Stored data entries
┌──

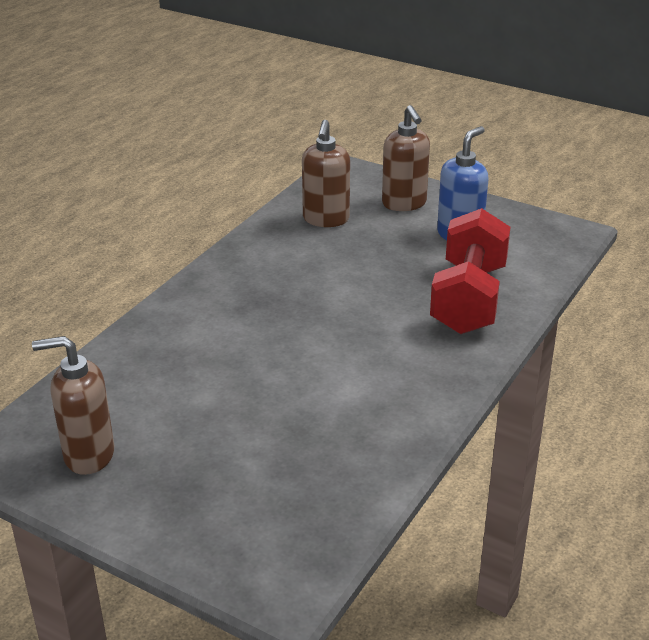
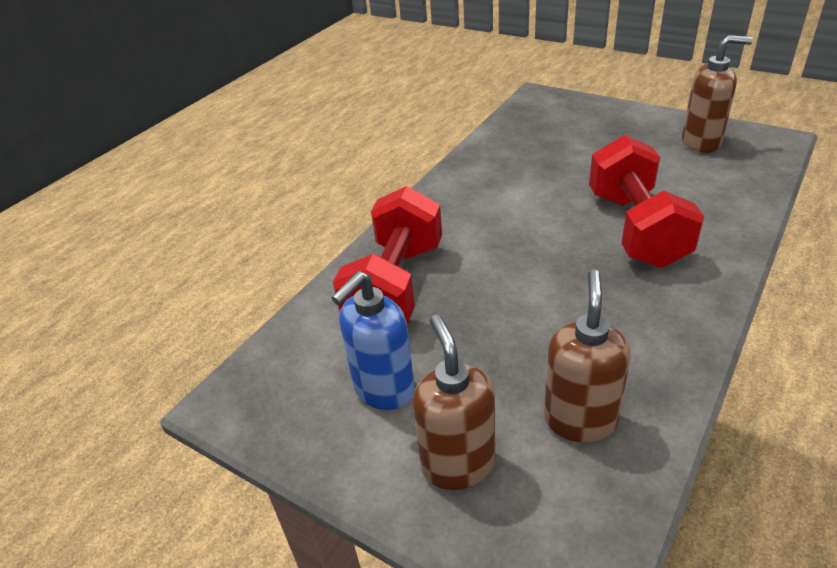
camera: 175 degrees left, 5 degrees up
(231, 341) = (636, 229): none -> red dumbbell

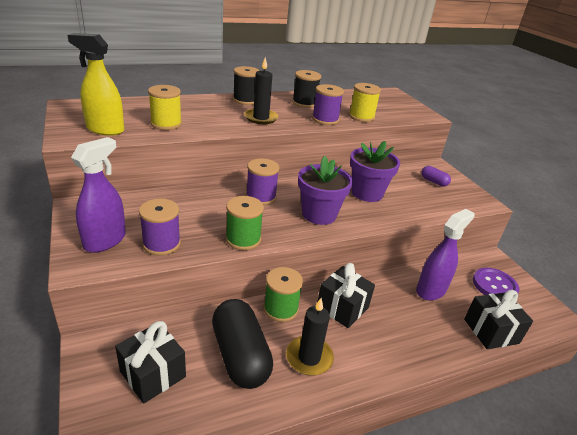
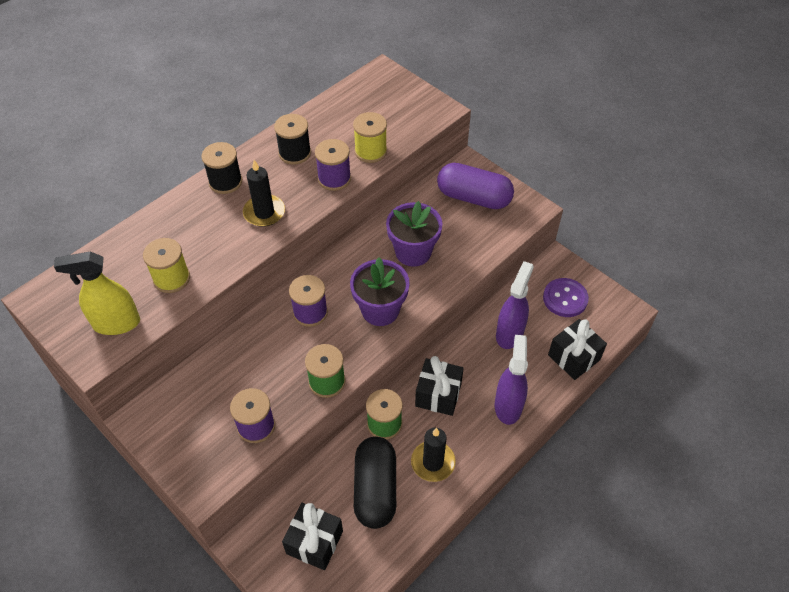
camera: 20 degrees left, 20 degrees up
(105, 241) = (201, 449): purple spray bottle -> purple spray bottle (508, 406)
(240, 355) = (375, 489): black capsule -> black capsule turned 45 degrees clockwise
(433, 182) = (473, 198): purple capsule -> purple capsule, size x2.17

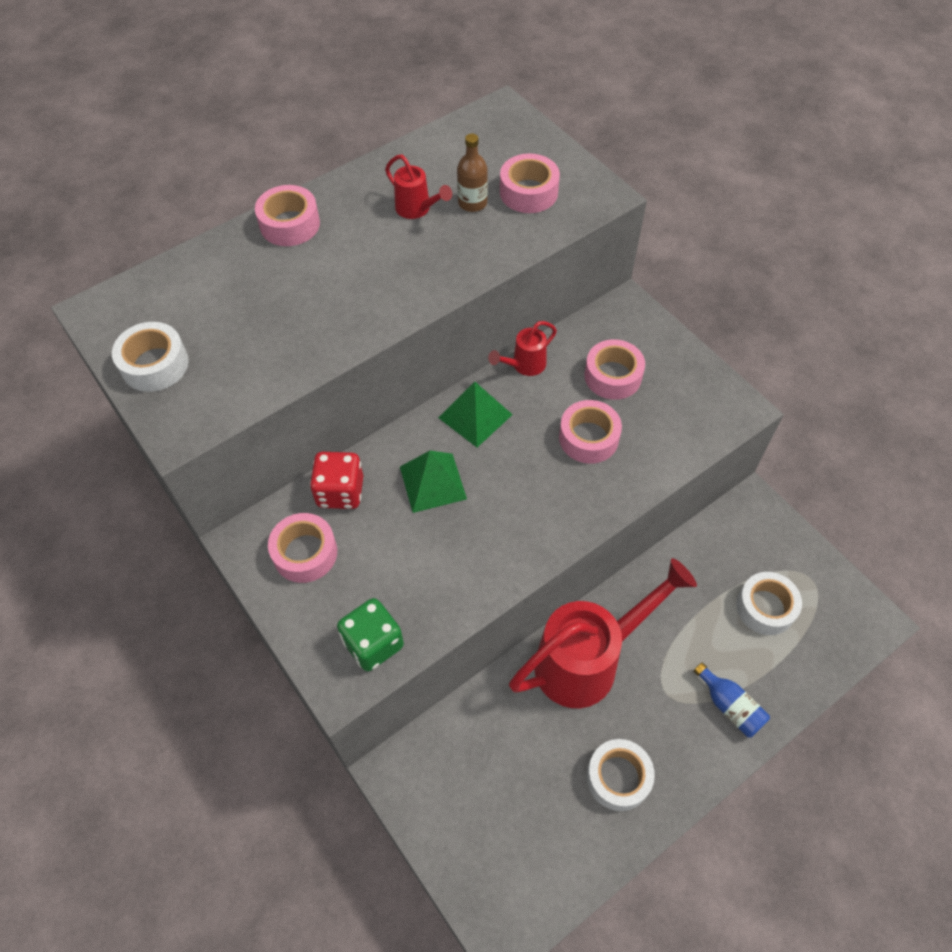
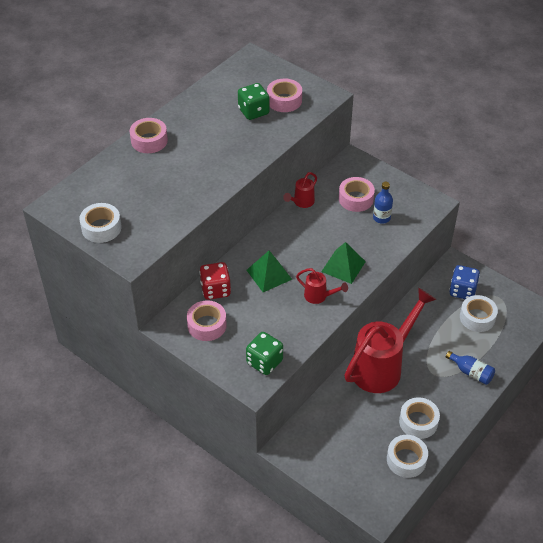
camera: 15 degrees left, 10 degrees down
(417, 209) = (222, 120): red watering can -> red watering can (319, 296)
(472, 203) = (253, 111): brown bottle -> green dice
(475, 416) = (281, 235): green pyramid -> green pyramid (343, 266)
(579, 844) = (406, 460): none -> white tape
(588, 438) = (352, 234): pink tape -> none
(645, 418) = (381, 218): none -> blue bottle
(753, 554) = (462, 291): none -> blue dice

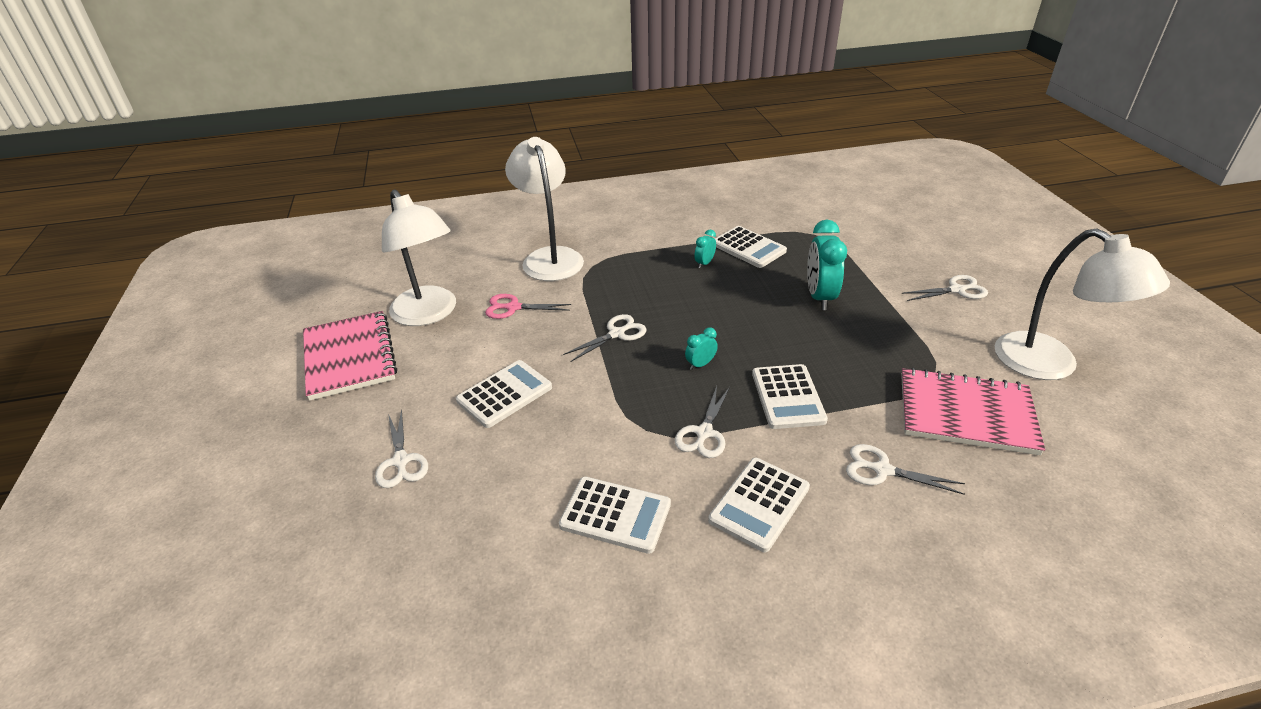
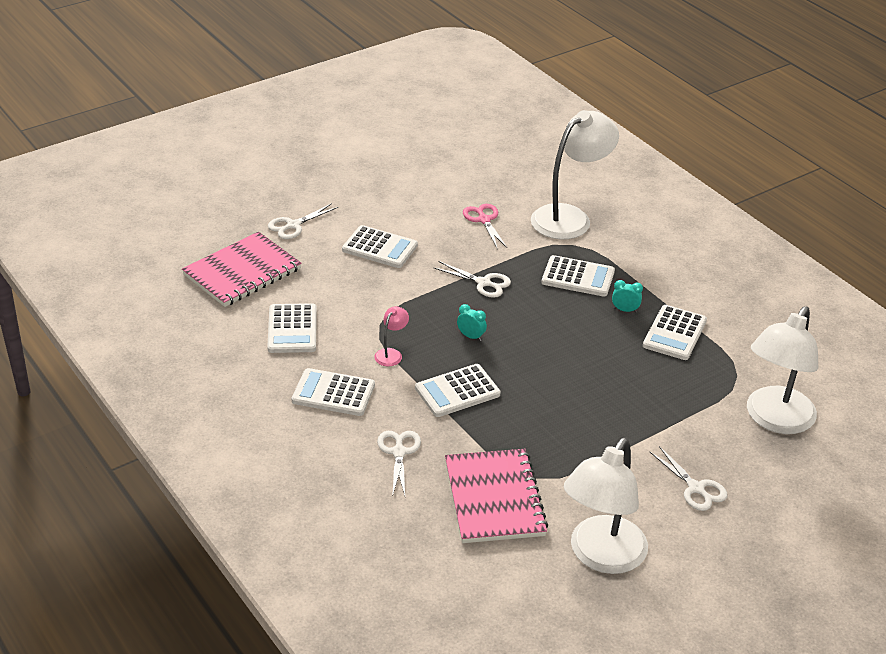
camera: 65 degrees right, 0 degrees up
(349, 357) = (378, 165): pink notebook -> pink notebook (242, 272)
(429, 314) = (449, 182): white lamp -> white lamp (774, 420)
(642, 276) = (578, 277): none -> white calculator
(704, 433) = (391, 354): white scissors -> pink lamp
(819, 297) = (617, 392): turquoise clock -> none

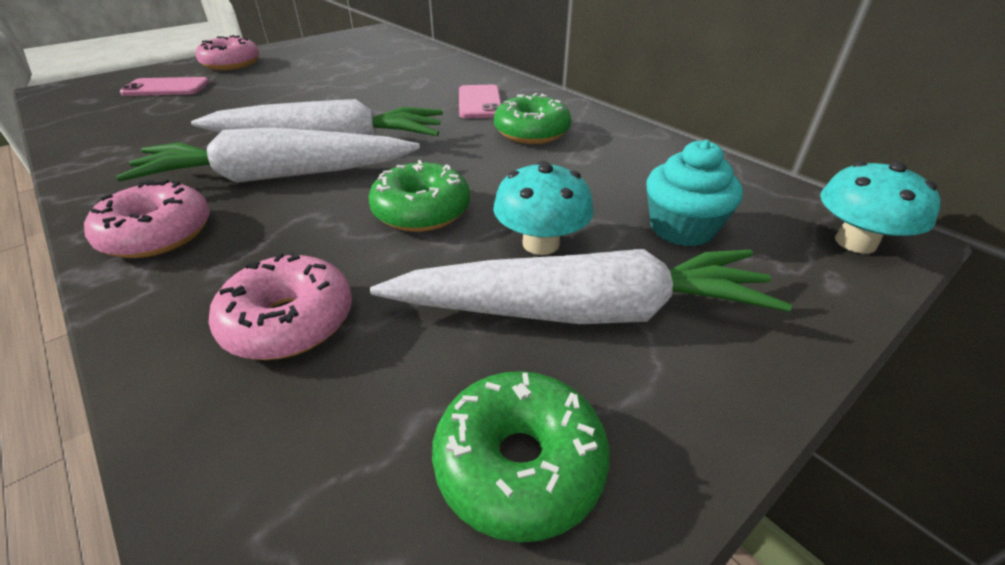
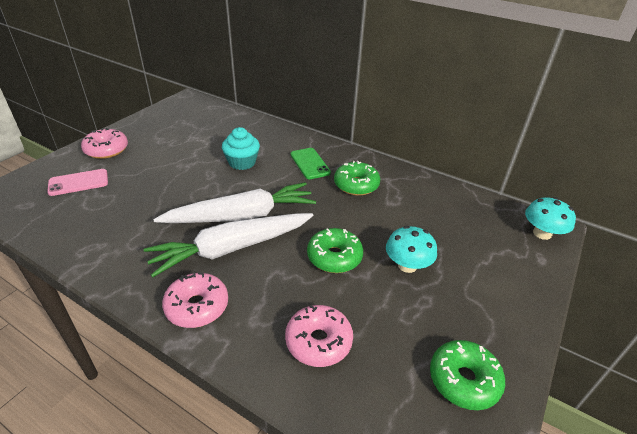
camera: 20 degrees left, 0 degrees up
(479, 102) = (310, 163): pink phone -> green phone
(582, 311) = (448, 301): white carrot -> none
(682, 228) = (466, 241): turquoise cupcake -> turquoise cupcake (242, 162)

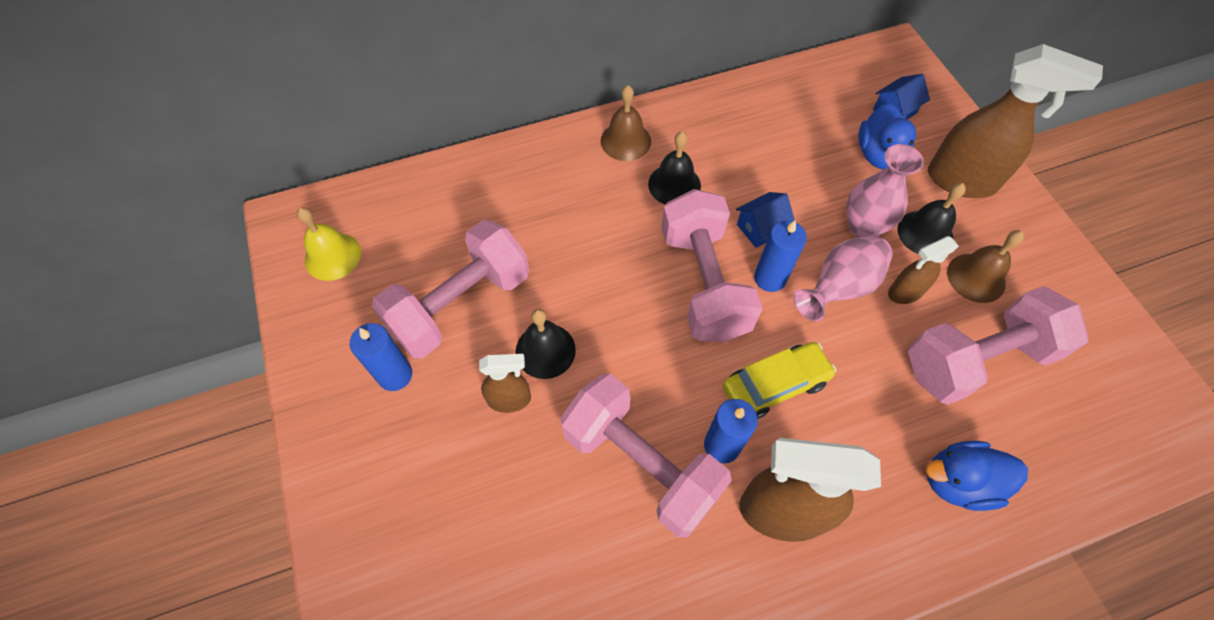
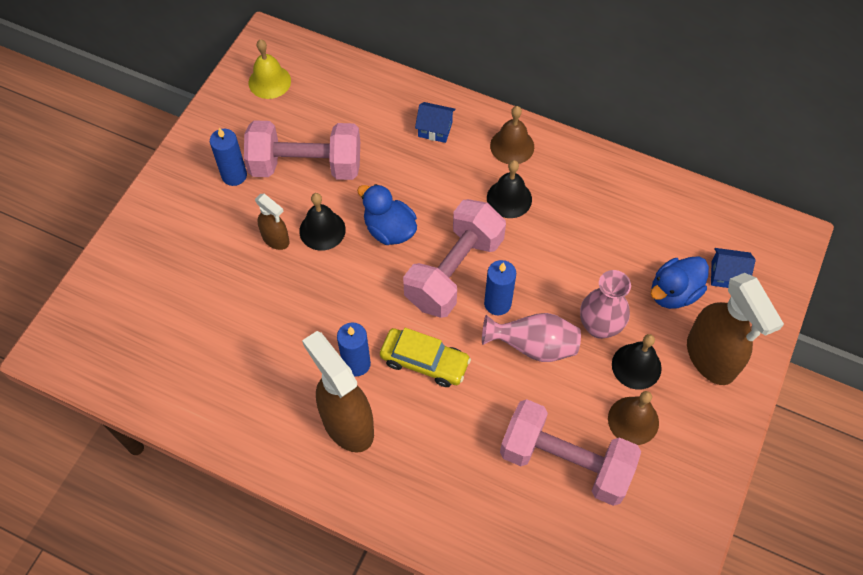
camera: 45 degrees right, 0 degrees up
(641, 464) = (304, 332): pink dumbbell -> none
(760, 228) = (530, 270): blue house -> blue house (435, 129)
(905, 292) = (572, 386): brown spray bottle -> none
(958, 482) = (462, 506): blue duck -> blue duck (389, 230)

└──

_Work instruction:_ Filter the entries down to the lines containing "dice". Copy each of those lines.

_Answer area:_
(472, 203) = (253, 111): brown bottle -> green dice
(753, 554) = (462, 291): none -> blue dice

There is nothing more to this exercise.